▶ DIRECTIONS FOR THIS TASK
Return the line containing "(199, 144) = (141, 136): turquoise" and all lines after it exactly; stop at the end of the material.

▶ DATASET SECTION

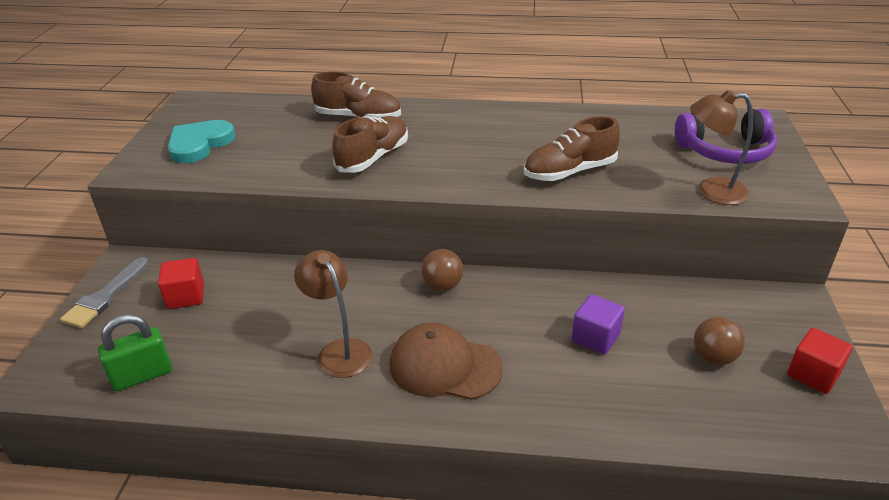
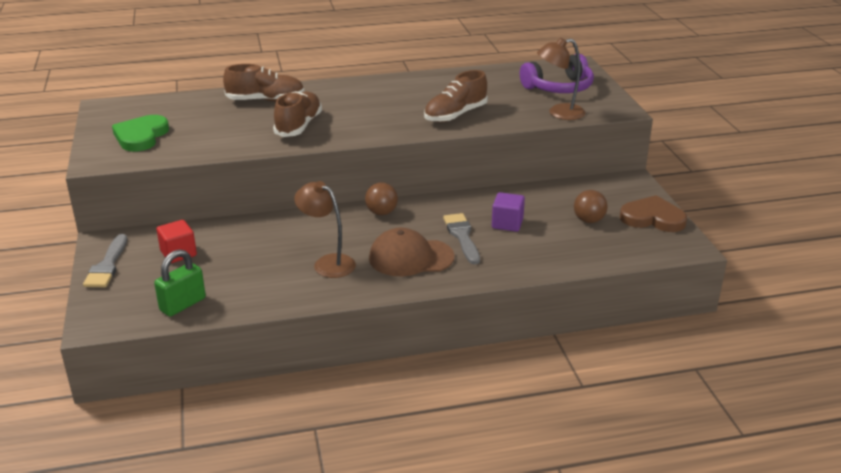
camera: 20 degrees left, 5 degrees down
(199, 144) = (141, 136): turquoise heart -> green heart
(526, 346) = (462, 236): none -> grey brush
(813, 374) = (652, 218): red cube -> brown heart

▶ TASK OUTPUT
(199, 144) = (141, 136): turquoise heart -> green heart
(526, 346) = (462, 236): none -> grey brush
(813, 374) = (652, 218): red cube -> brown heart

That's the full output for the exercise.